WHAT IS EXPECTED: Look below for the line that contains "R1: 10k (SIG3, SIG6) -> 1.1k (SIG3, SIG6)", then quote it and all the lines after it, exactly, with the pictures left out.

═══ RECORDS FOR THE TASK ═══

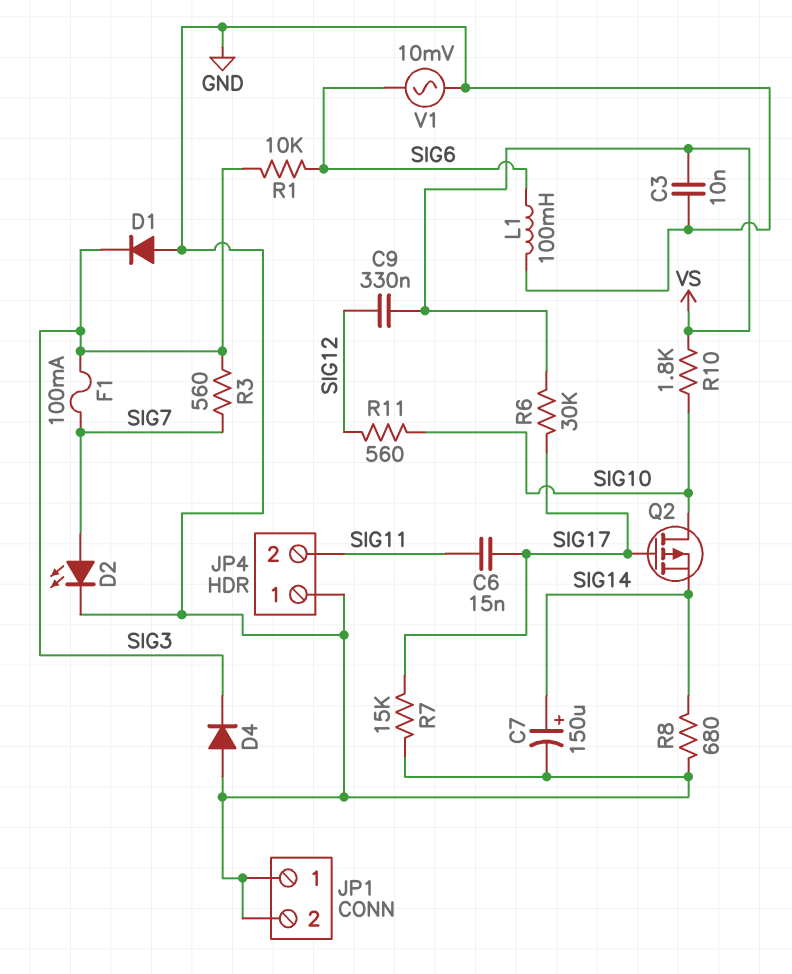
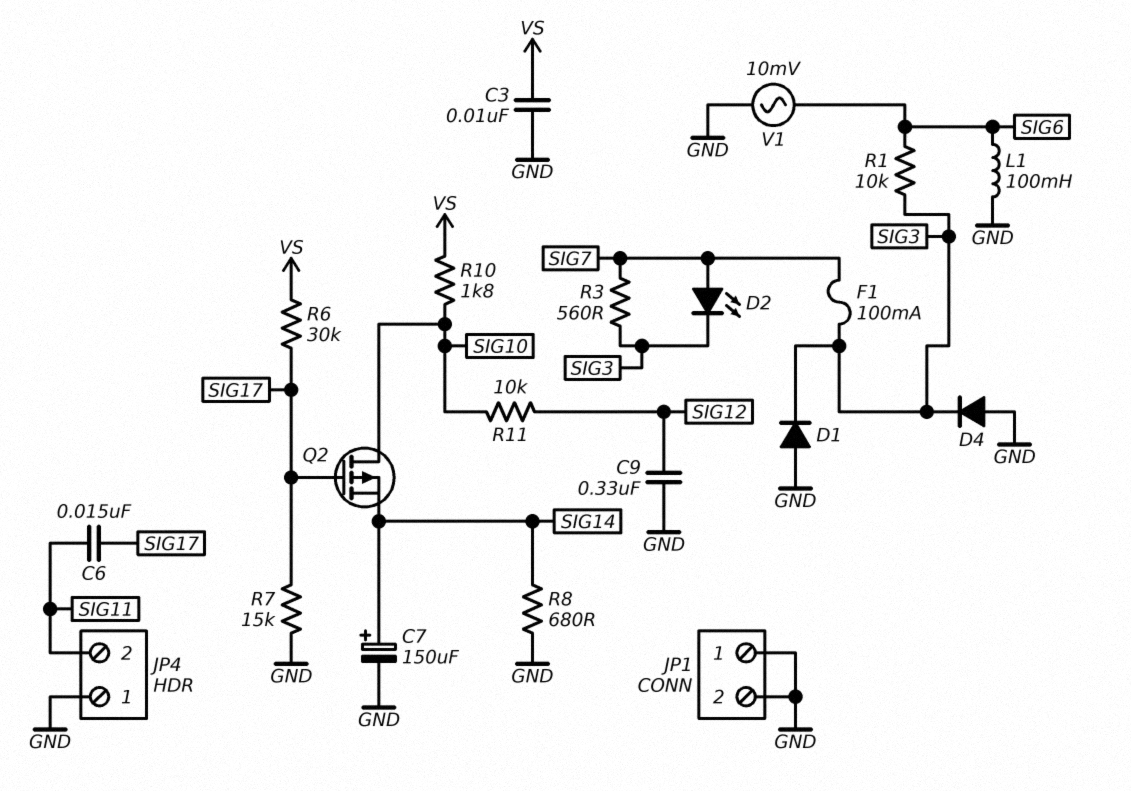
C9: 330nF (SIG12, VS) -> 330nF (GND, SIG12)
D2: LED (A SIG7, K GND) -> LED (A SIG7, K SIG3)
R11: 560 (SIG10, SIG12) -> 10k (SIG10, SIG12)

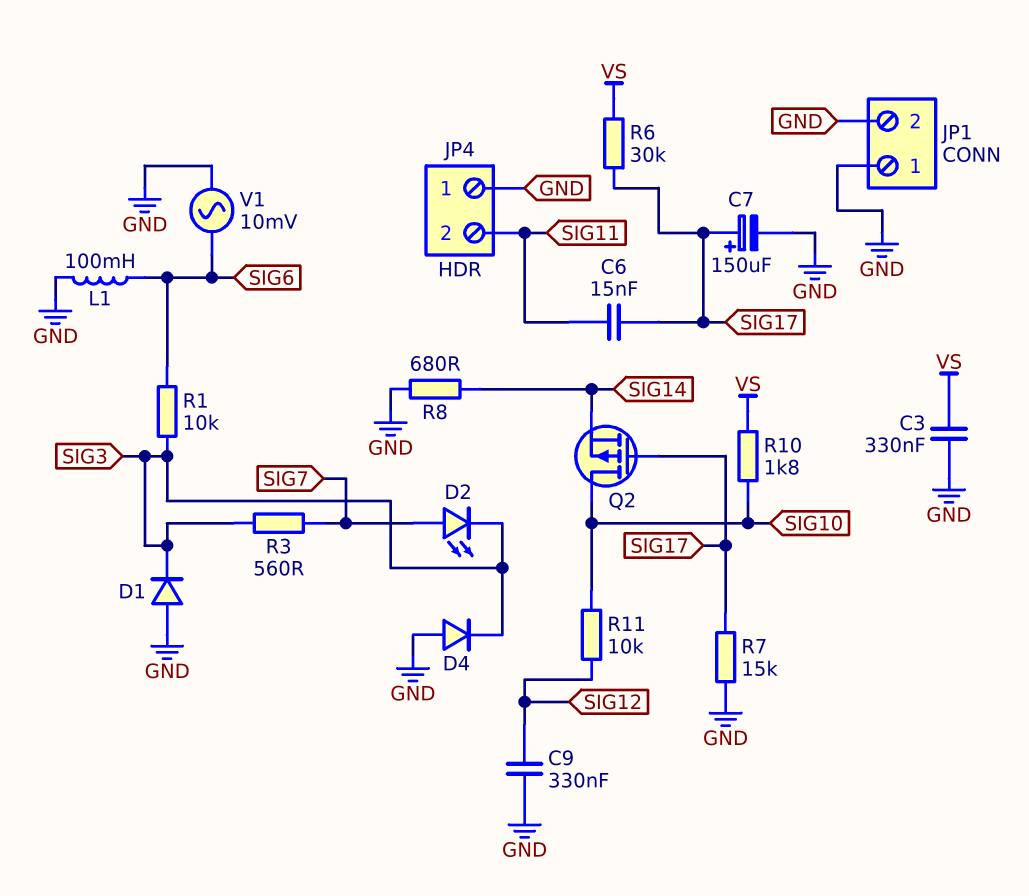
C3: 10nF (GND, VS) -> 330nF (GND, VS)
C7: 150uF (plus SIG14, minus GND) -> 150uF (plus SIG17, minus GND)
F1: 100mA (SIG3, SIG7) -> none

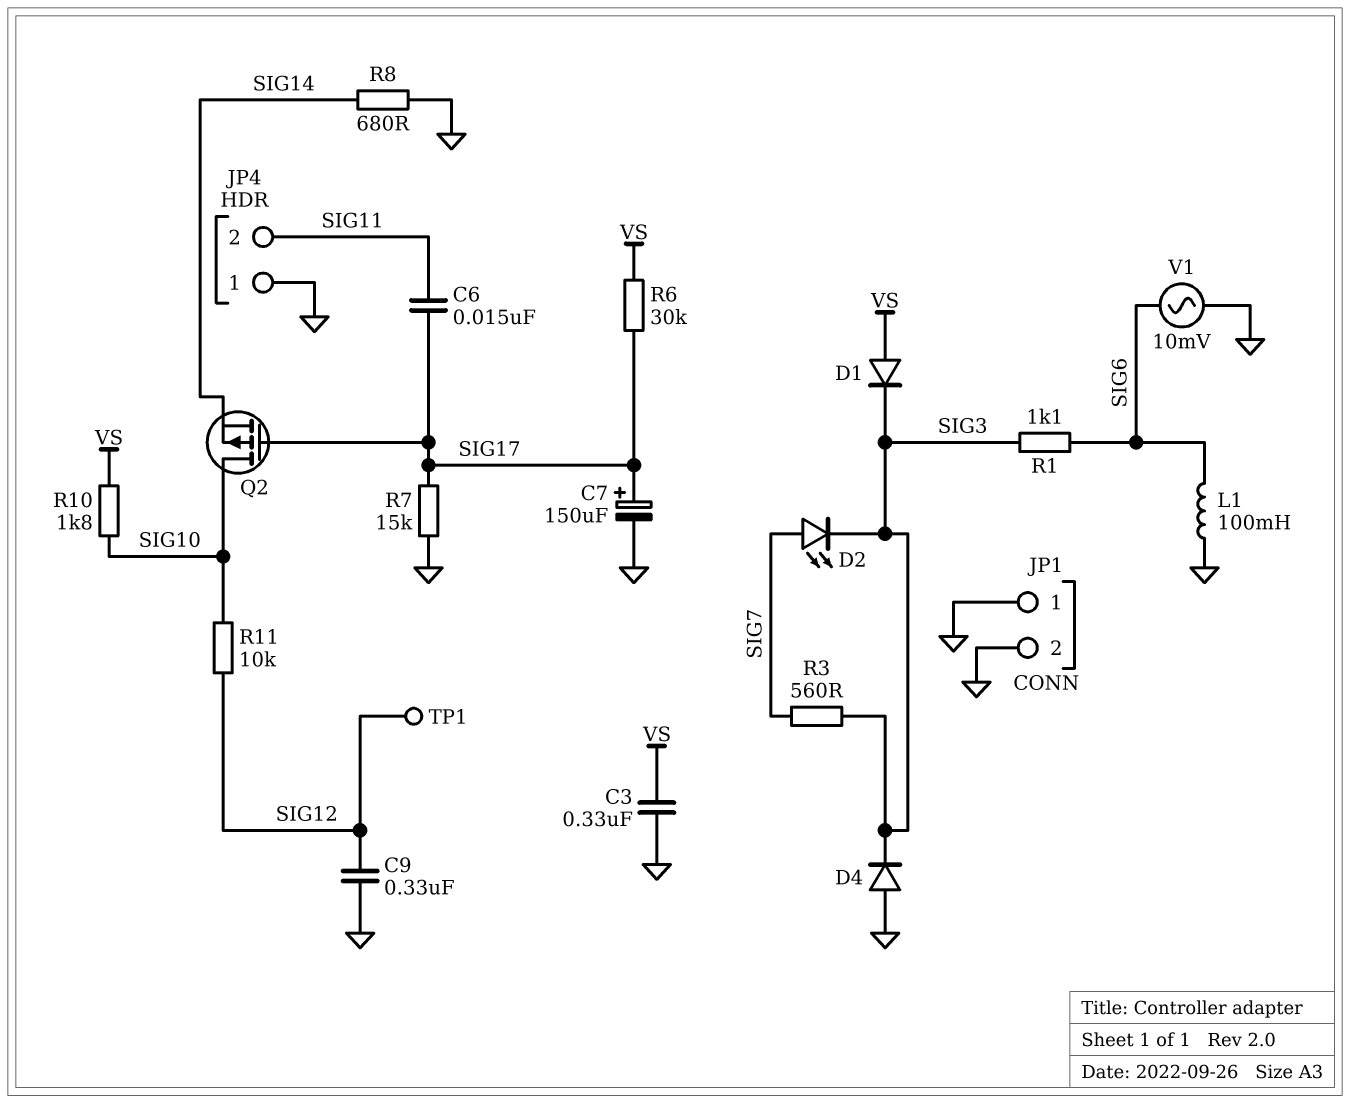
D1: diode (A GND, K SIG3) -> diode (A VS, K SIG3)
R1: 10k (SIG3, SIG6) -> 1.1k (SIG3, SIG6)
TP1: none -> test point (SIG12)

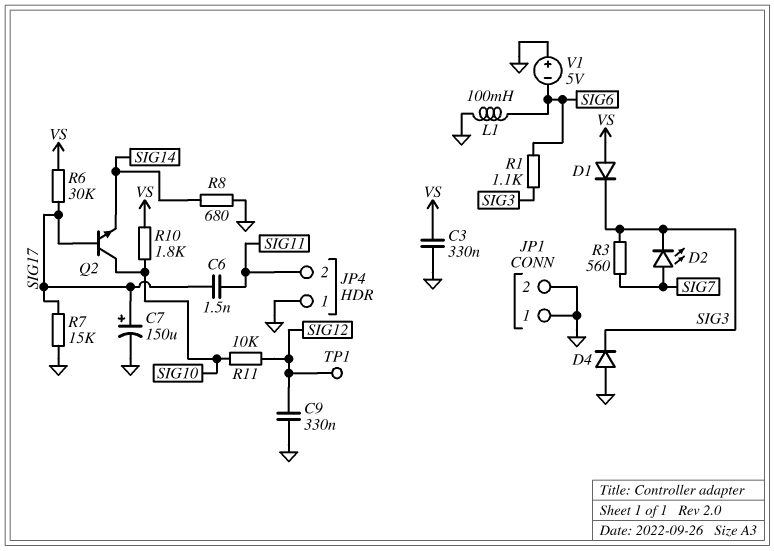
C6: 15nF (SIG11, SIG17) -> 1.5nF (SIG11, SIG17)
Q2: PMOS (G SIG17, D SIG10, S SIG14) -> NPN (B SIG17, C SIG10, E SIG14)
V1: AC 10mV (GND, SIG6) -> 5V (plus GND, minus SIG6)

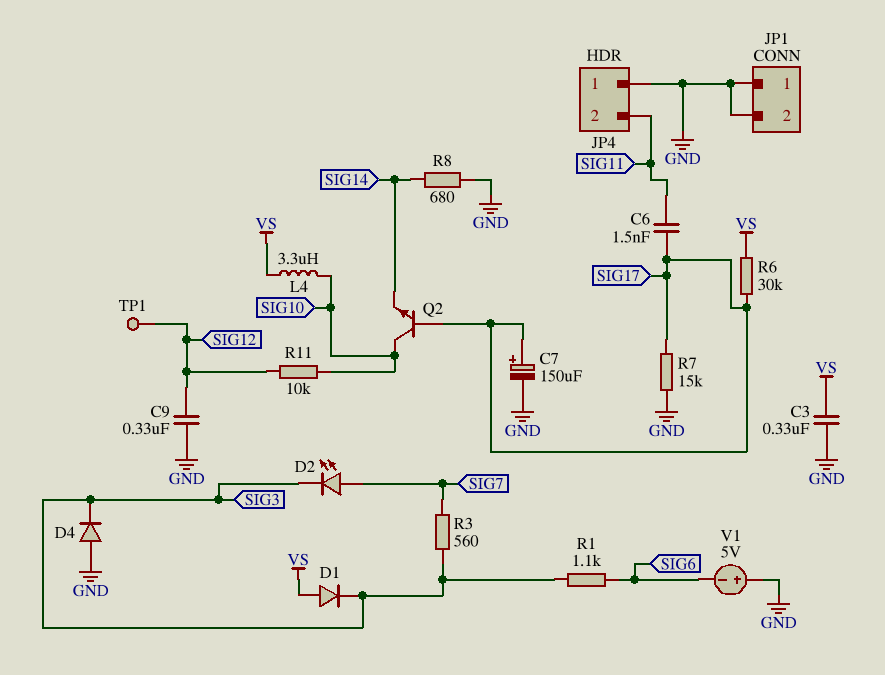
L1: 100mH (GND, SIG6) -> none
L4: none -> 3.3uH (SIG10, VS)
R10: 1.8k (SIG10, VS) -> none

═══

TASK SOLUTION:
R1: 10k (SIG3, SIG6) -> 1.1k (SIG3, SIG6)
TP1: none -> test point (SIG12)

C6: 15nF (SIG11, SIG17) -> 1.5nF (SIG11, SIG17)
Q2: PMOS (G SIG17, D SIG10, S SIG14) -> NPN (B SIG17, C SIG10, E SIG14)
V1: AC 10mV (GND, SIG6) -> 5V (plus GND, minus SIG6)

L1: 100mH (GND, SIG6) -> none
L4: none -> 3.3uH (SIG10, VS)
R10: 1.8k (SIG10, VS) -> none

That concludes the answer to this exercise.